- _WHAT YOU SHOULD DO_:
Here the job is to print only the lines from the one containing "brown mushroom: 6 -> 4" to the end of the entries, both included, exactly as they stand, with pictures excluded.

[Start of Attachment]

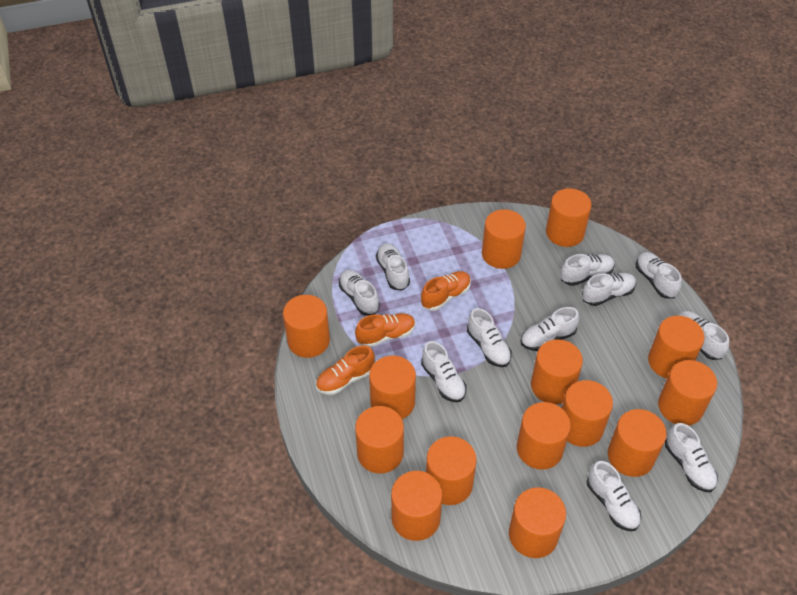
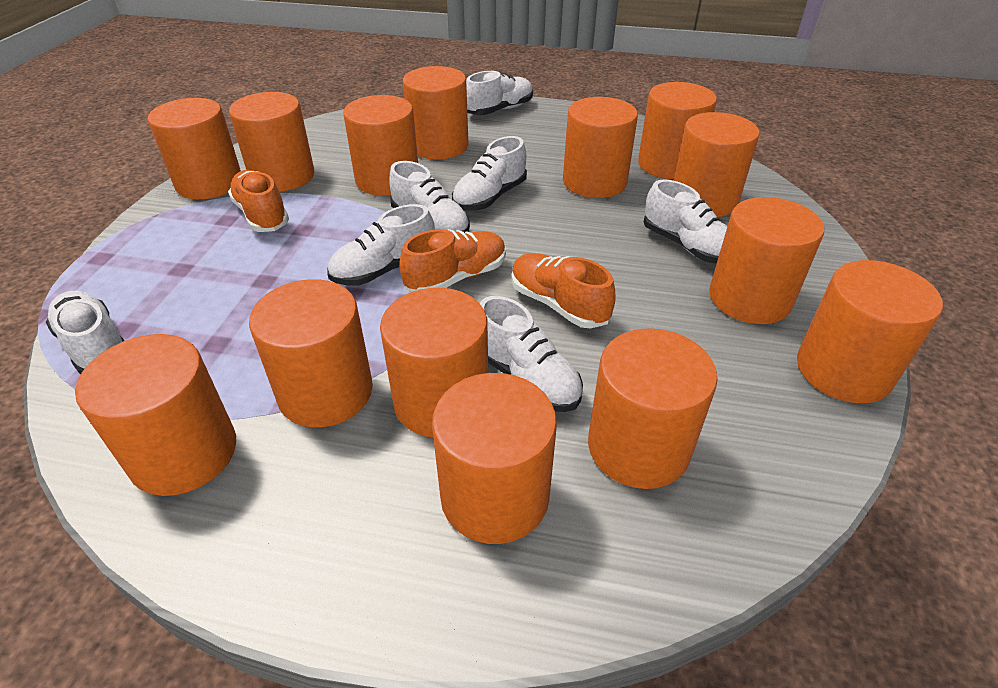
white shoe: 11 -> 7

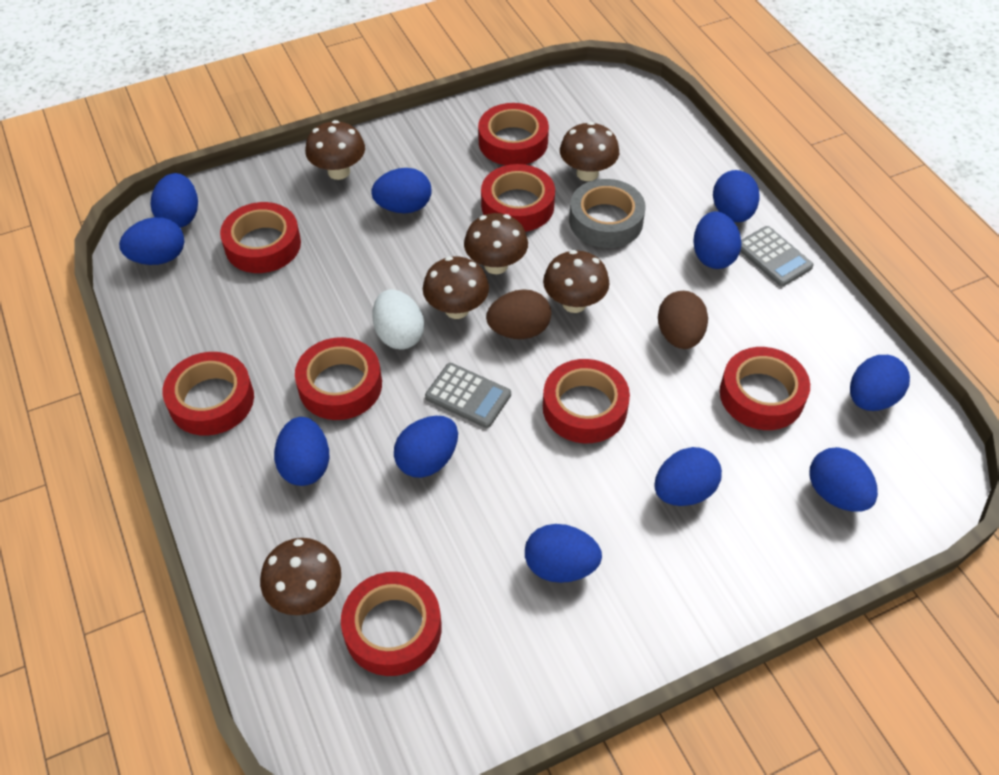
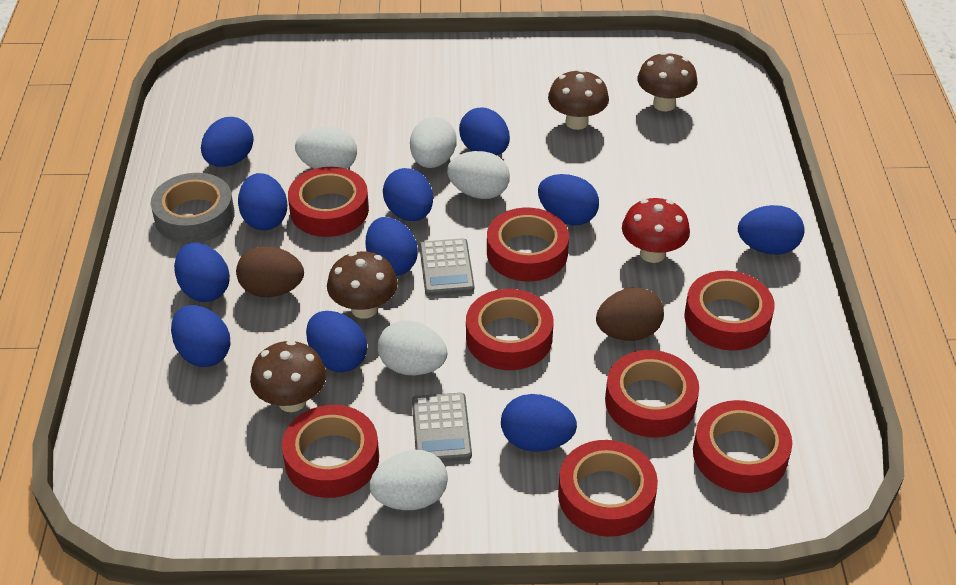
brown mushroom: 6 -> 4
red mushroom: 0 -> 1
white egg: 1 -> 5

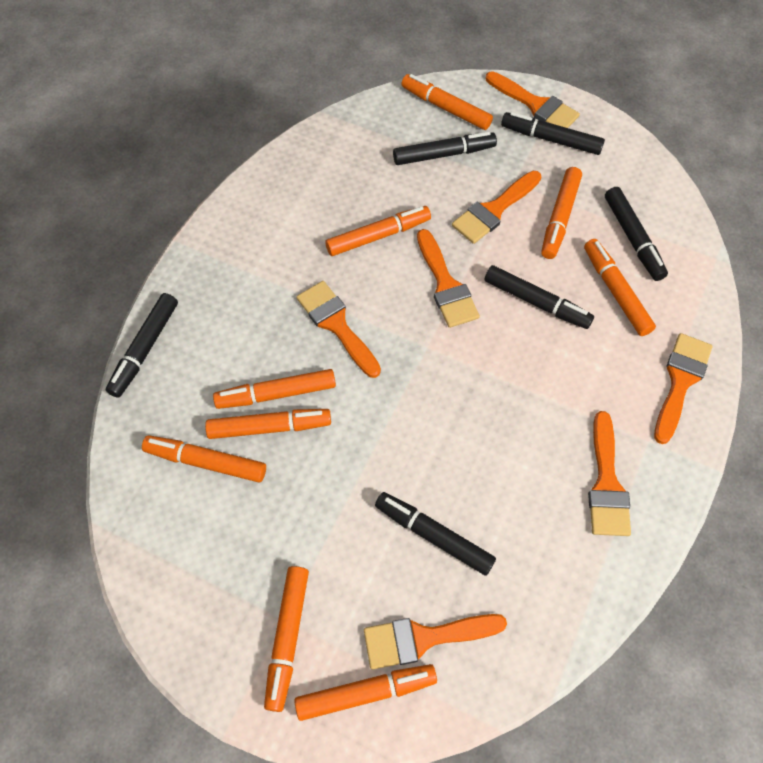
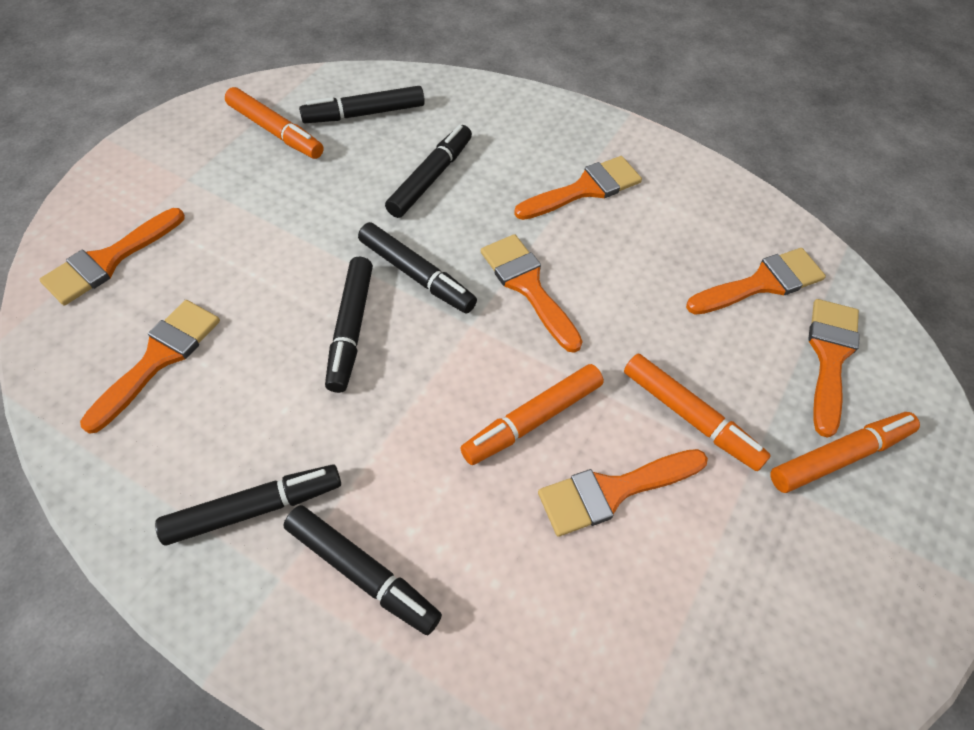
orange marker: 9 -> 4

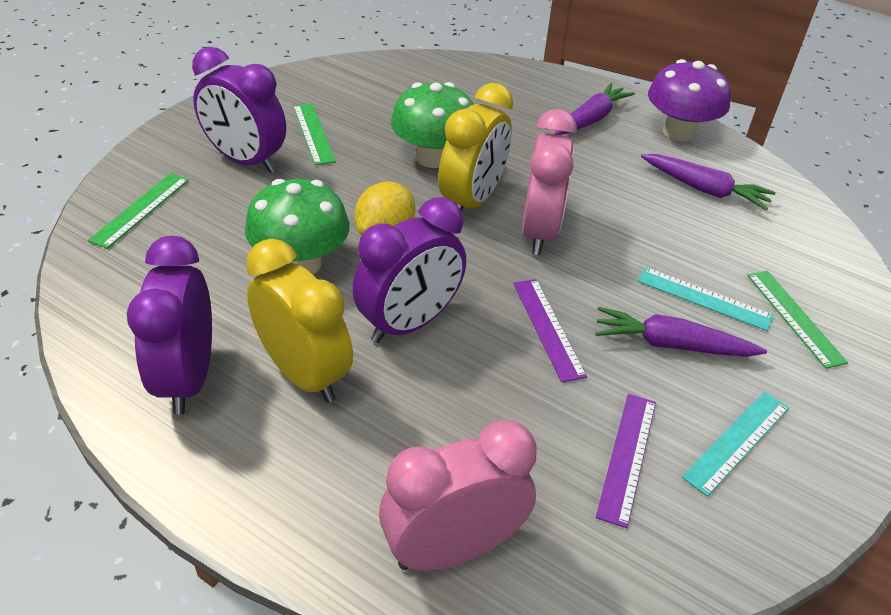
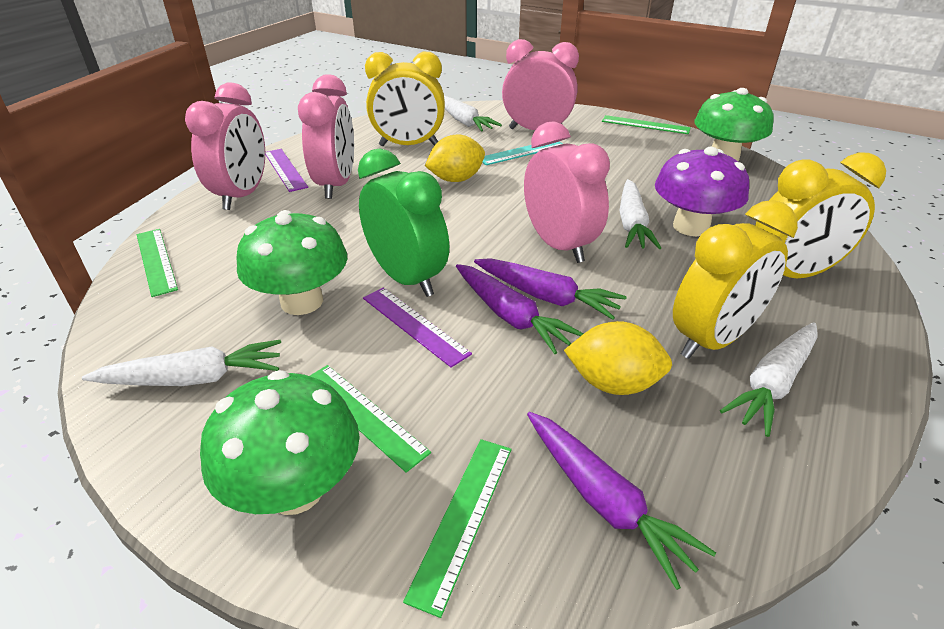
green clock: 0 -> 1
green mushroom: 2 -> 3
green ruler: 3 -> 4
pink clock: 2 -> 4
purple clock: 3 -> 0
turquoise ruler: 2 -> 1
white carrot: 0 -> 4
yellow clock: 2 -> 3
yellow lemon: 1 -> 2

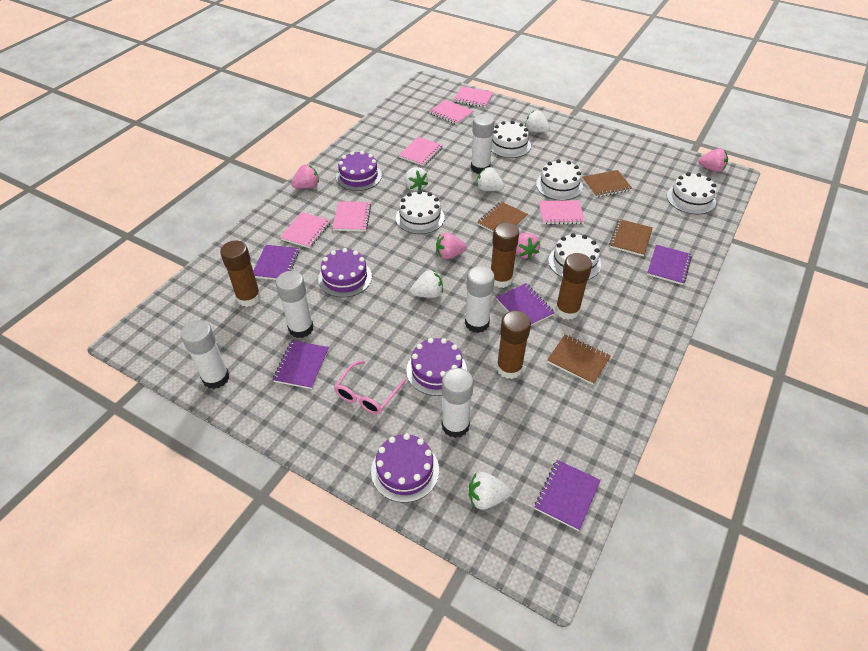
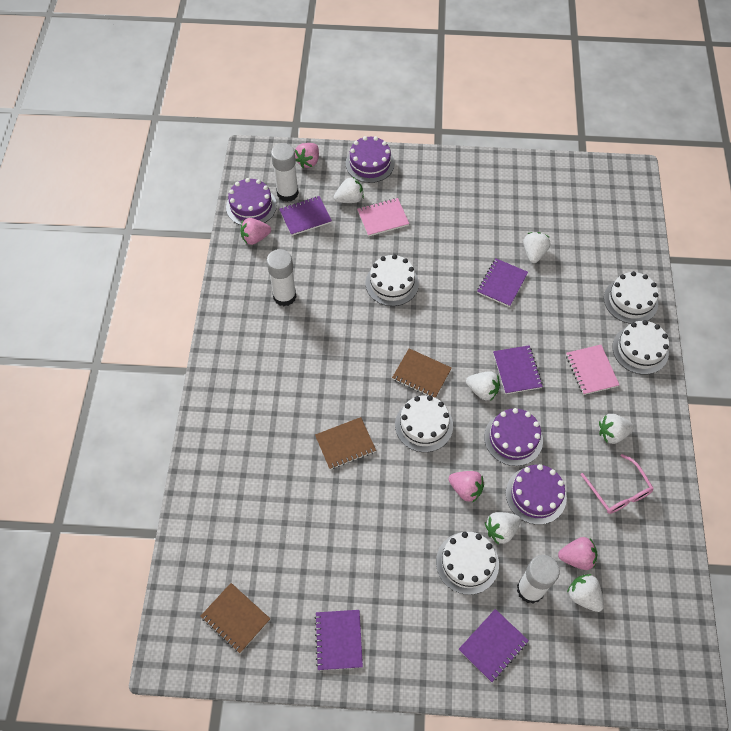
brown glue stick: 4 -> 0
brown notebook: 4 -> 3
pink notebook: 6 -> 2
white glue stick: 5 -> 3
white strawberry: 5 -> 6

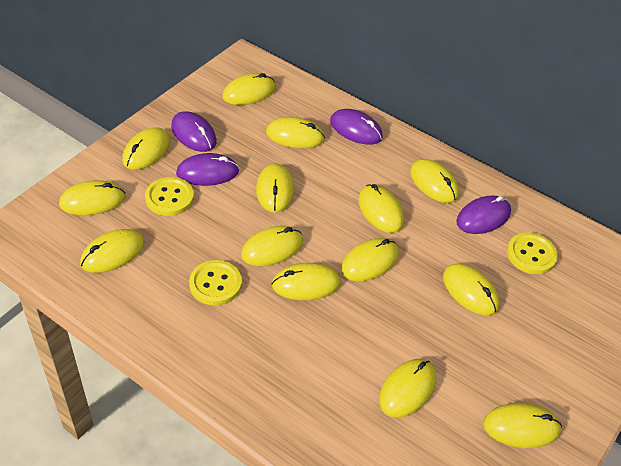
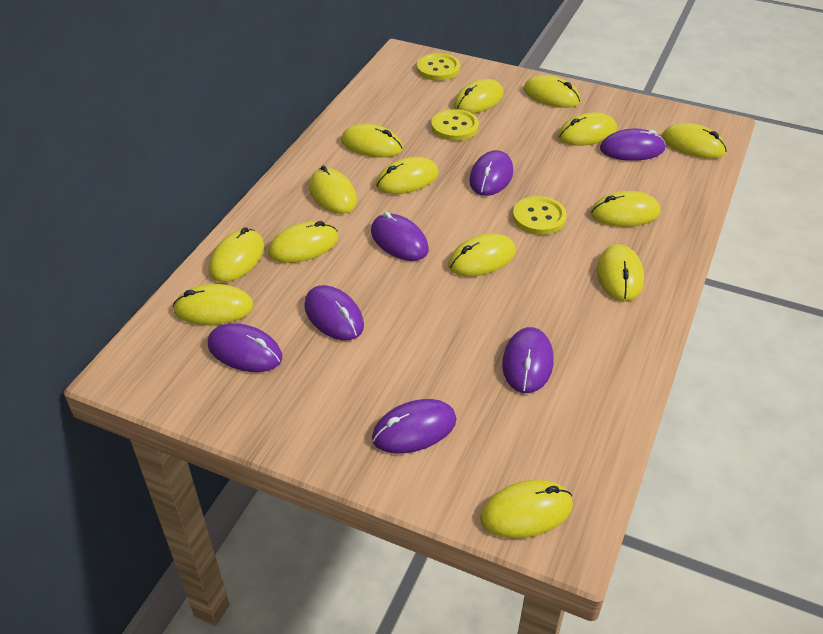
purple mouse: 4 -> 7

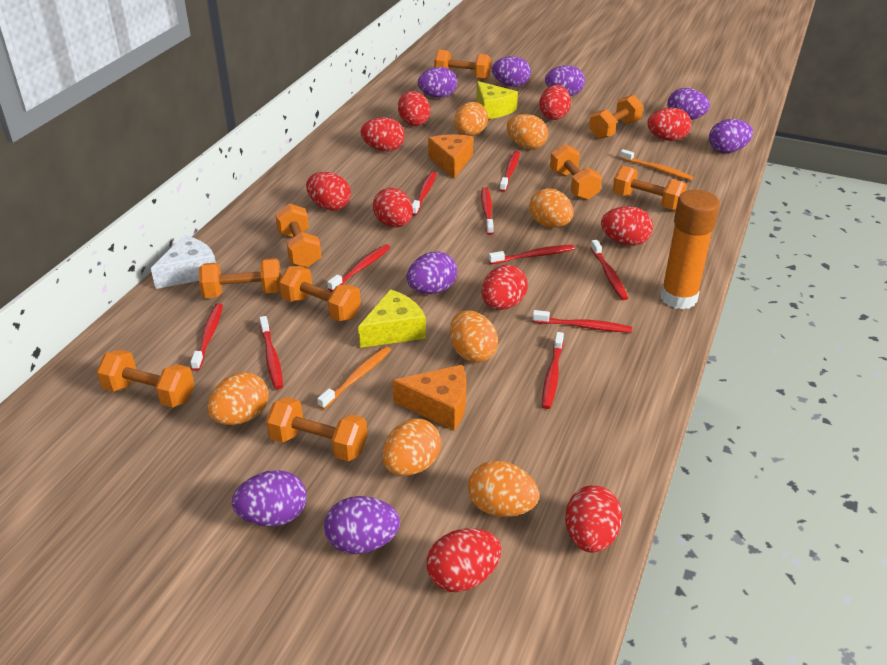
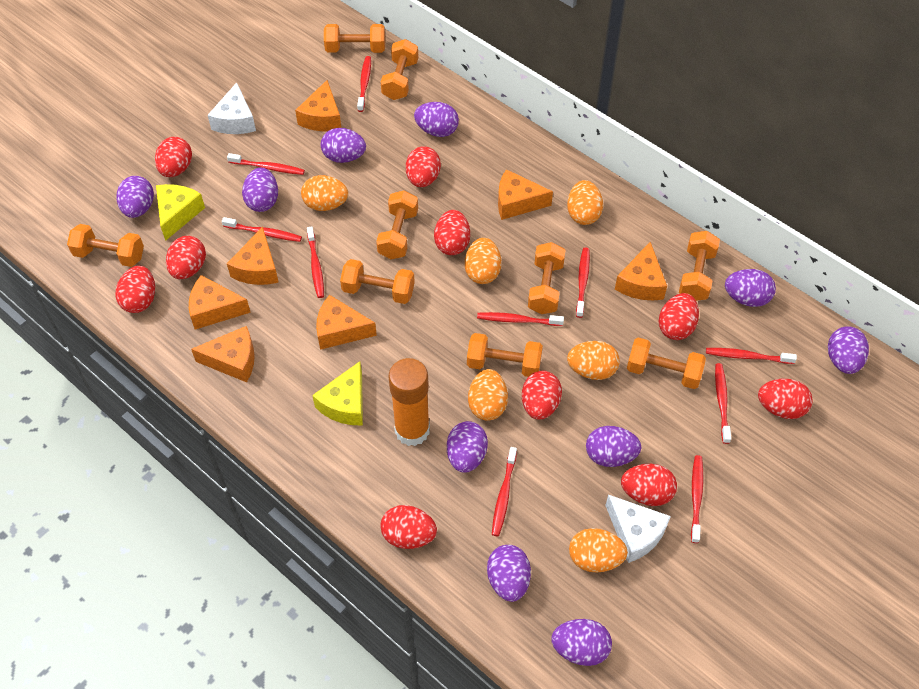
orange cheese: 2 -> 7
orange egg: 7 -> 6
orange toothbrush: 2 -> 0
purple egg: 8 -> 10
white cheese: 1 -> 2

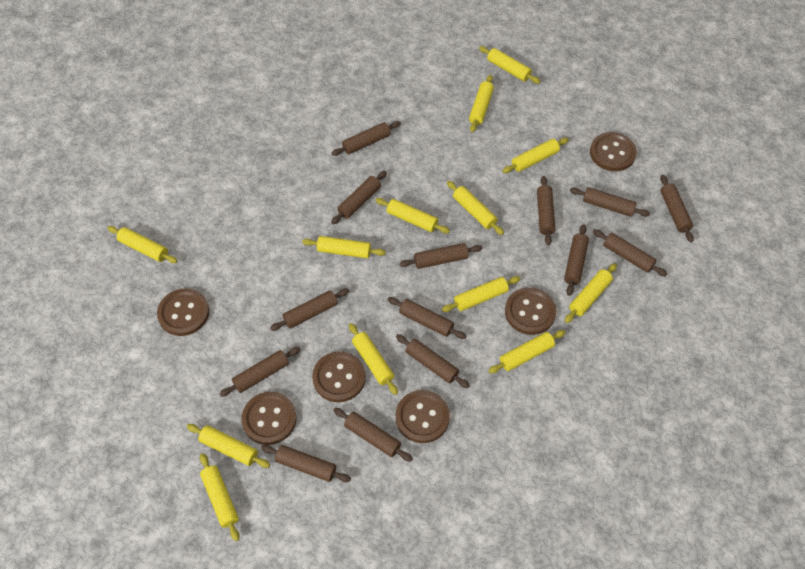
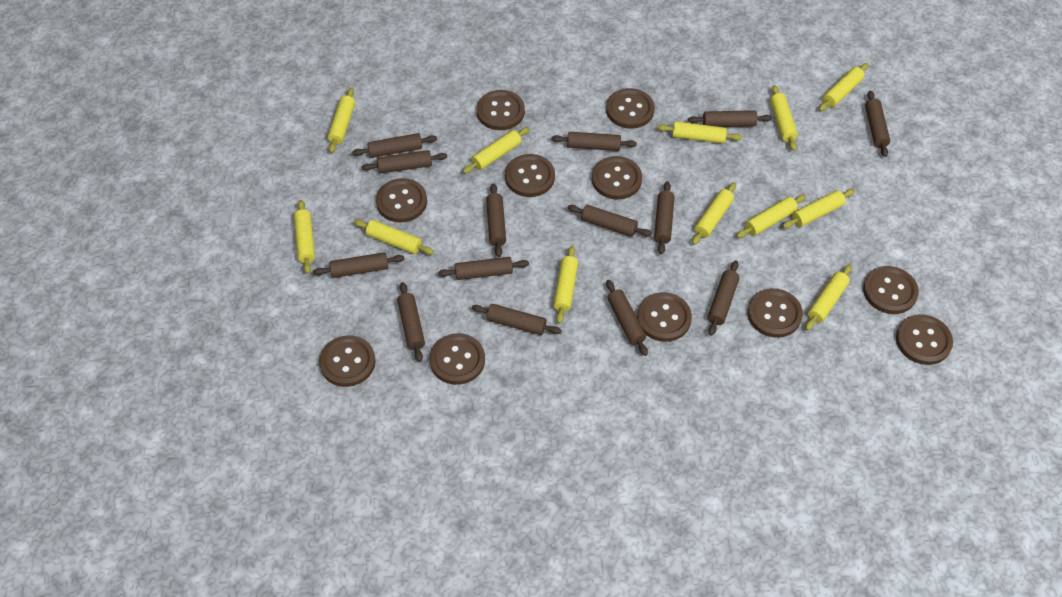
brown button: 6 -> 11
yellow rolling pin: 13 -> 12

[End of Attachment]

- _RESPONSE TO THIS TASK_:
brown mushroom: 6 -> 4
red mushroom: 0 -> 1
white egg: 1 -> 5

orange marker: 9 -> 4

green clock: 0 -> 1
green mushroom: 2 -> 3
green ruler: 3 -> 4
pink clock: 2 -> 4
purple clock: 3 -> 0
turquoise ruler: 2 -> 1
white carrot: 0 -> 4
yellow clock: 2 -> 3
yellow lemon: 1 -> 2

brown glue stick: 4 -> 0
brown notebook: 4 -> 3
pink notebook: 6 -> 2
white glue stick: 5 -> 3
white strawberry: 5 -> 6

purple mouse: 4 -> 7

orange cheese: 2 -> 7
orange egg: 7 -> 6
orange toothbrush: 2 -> 0
purple egg: 8 -> 10
white cheese: 1 -> 2

brown button: 6 -> 11
yellow rolling pin: 13 -> 12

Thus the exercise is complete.